Saved data entries
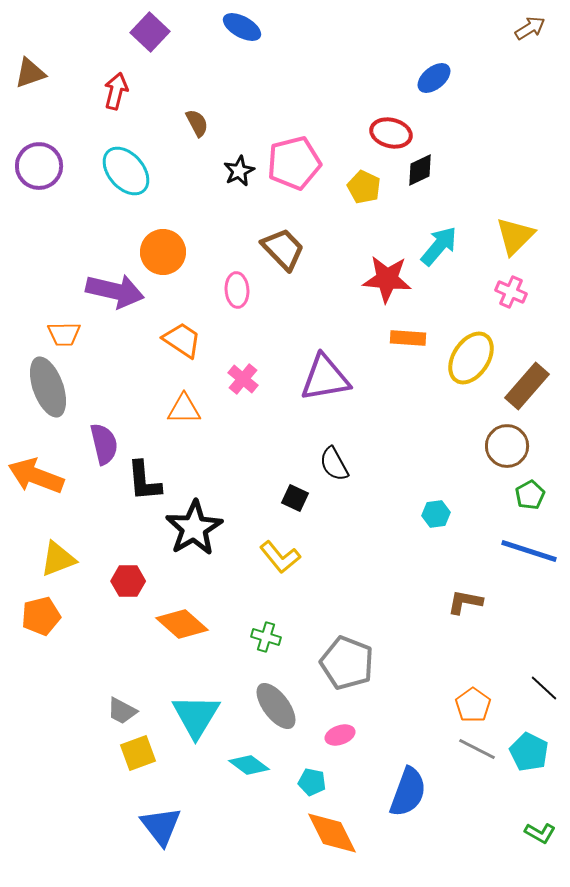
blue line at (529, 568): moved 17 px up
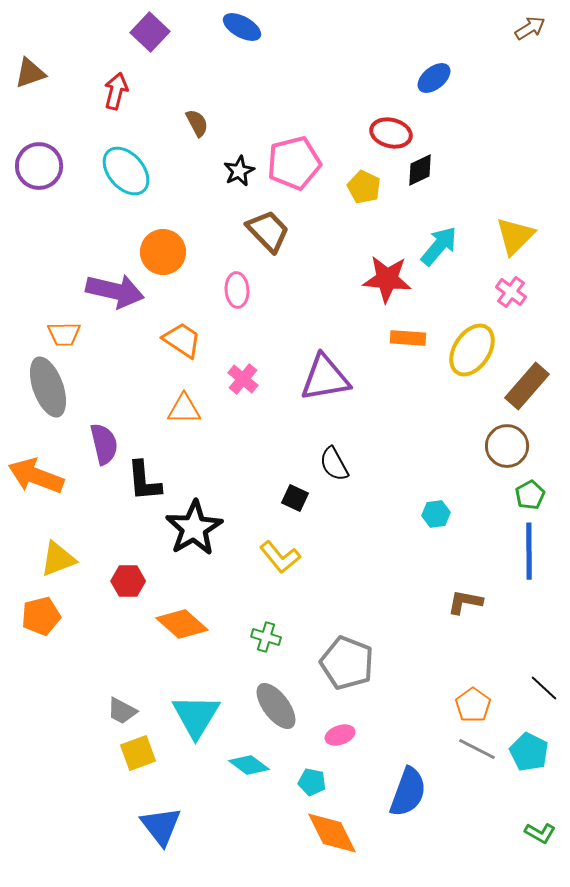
brown trapezoid at (283, 249): moved 15 px left, 18 px up
pink cross at (511, 292): rotated 12 degrees clockwise
yellow ellipse at (471, 358): moved 1 px right, 8 px up
blue line at (529, 551): rotated 72 degrees clockwise
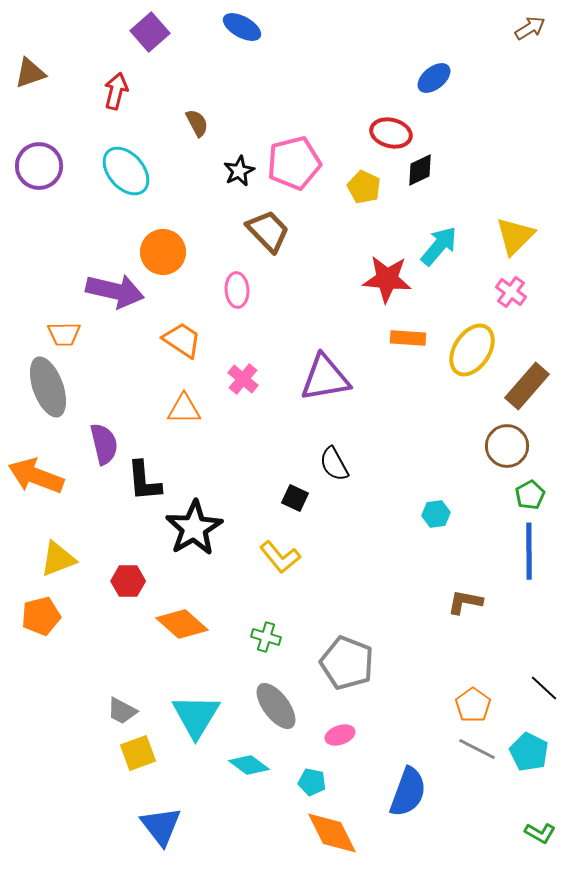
purple square at (150, 32): rotated 6 degrees clockwise
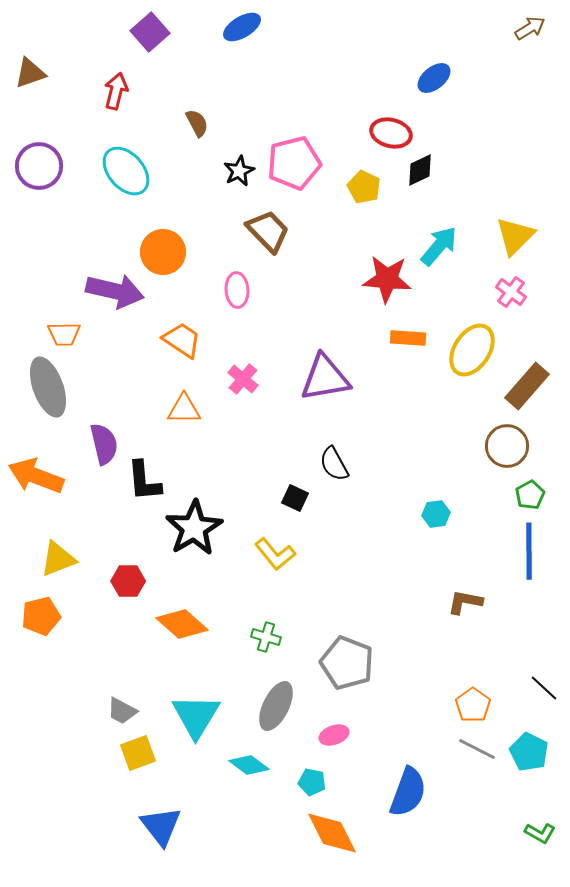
blue ellipse at (242, 27): rotated 60 degrees counterclockwise
yellow L-shape at (280, 557): moved 5 px left, 3 px up
gray ellipse at (276, 706): rotated 63 degrees clockwise
pink ellipse at (340, 735): moved 6 px left
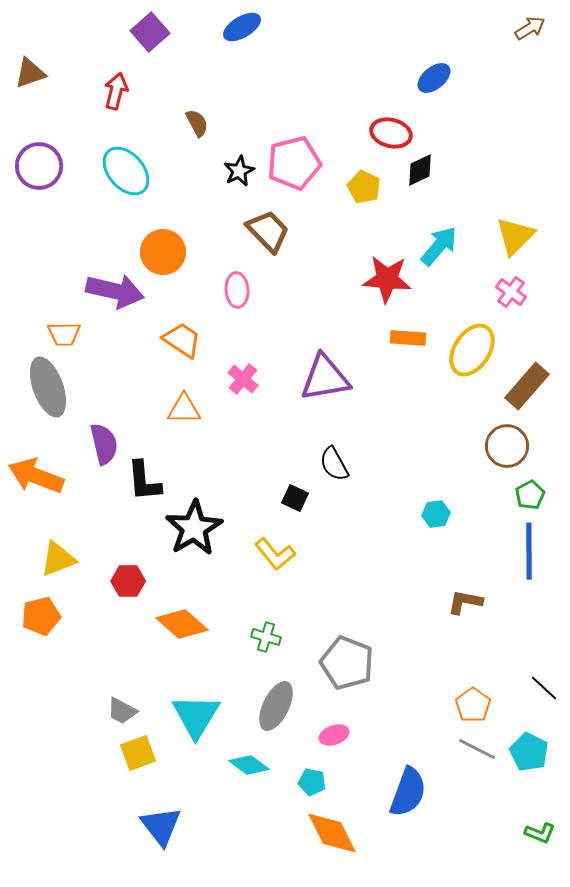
green L-shape at (540, 833): rotated 8 degrees counterclockwise
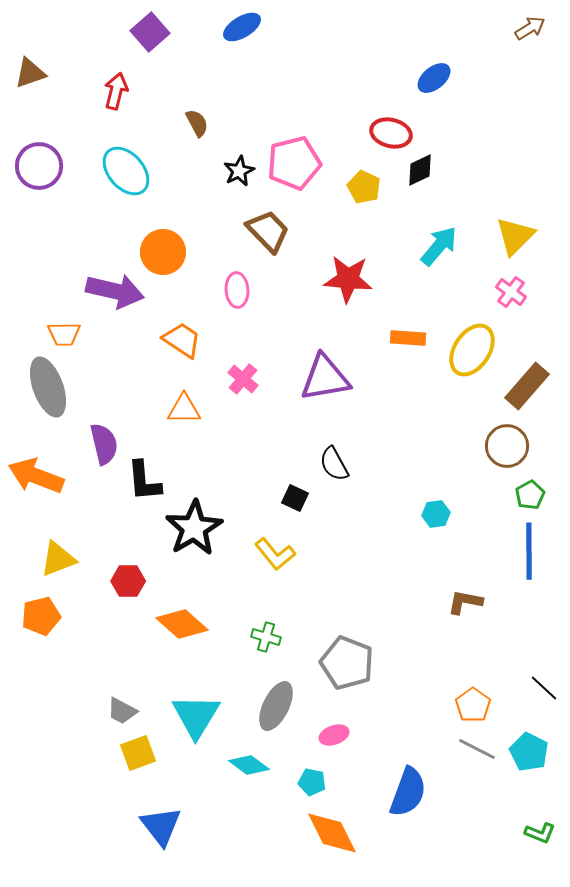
red star at (387, 279): moved 39 px left
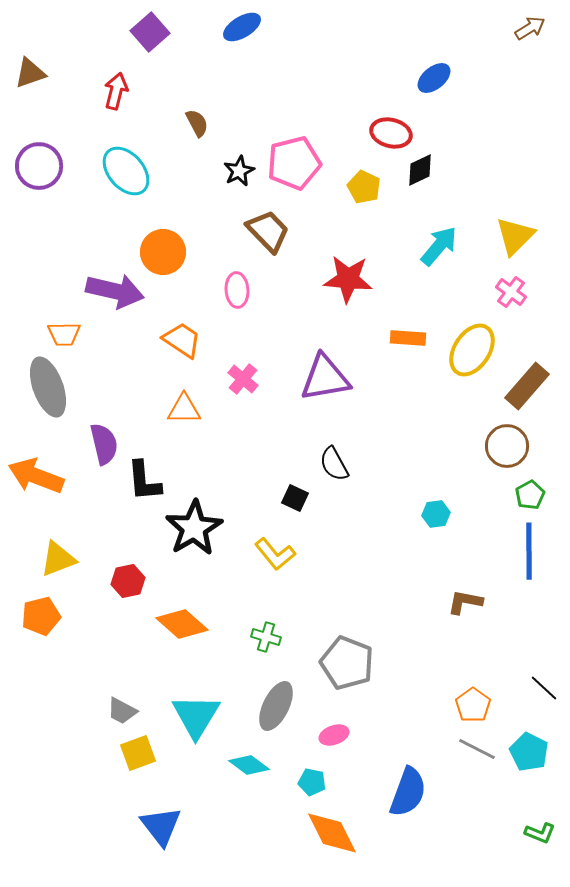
red hexagon at (128, 581): rotated 12 degrees counterclockwise
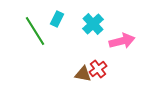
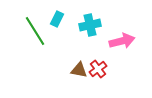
cyan cross: moved 3 px left, 1 px down; rotated 30 degrees clockwise
brown triangle: moved 4 px left, 4 px up
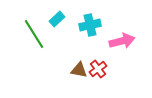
cyan rectangle: rotated 21 degrees clockwise
green line: moved 1 px left, 3 px down
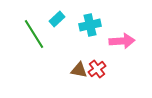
pink arrow: rotated 10 degrees clockwise
red cross: moved 1 px left
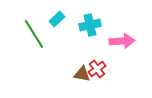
brown triangle: moved 3 px right, 4 px down
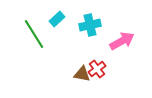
pink arrow: rotated 25 degrees counterclockwise
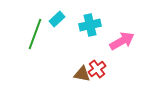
green line: moved 1 px right; rotated 52 degrees clockwise
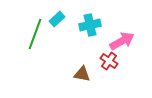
red cross: moved 12 px right, 8 px up; rotated 18 degrees counterclockwise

-- STATED PROBLEM --
Put the rows into a numbered list. Begin at the row that has "green L-shape at", stop after the row that has "brown triangle: moved 4 px left, 4 px up", and leave the pictures out.

-- TASK ANSWER --
1. green L-shape at (540, 833): rotated 8 degrees counterclockwise
2. red star at (387, 279): moved 39 px left
3. red hexagon at (128, 581): rotated 12 degrees counterclockwise
4. cyan cross: moved 3 px left, 1 px down; rotated 30 degrees clockwise
5. brown triangle: moved 4 px left, 4 px up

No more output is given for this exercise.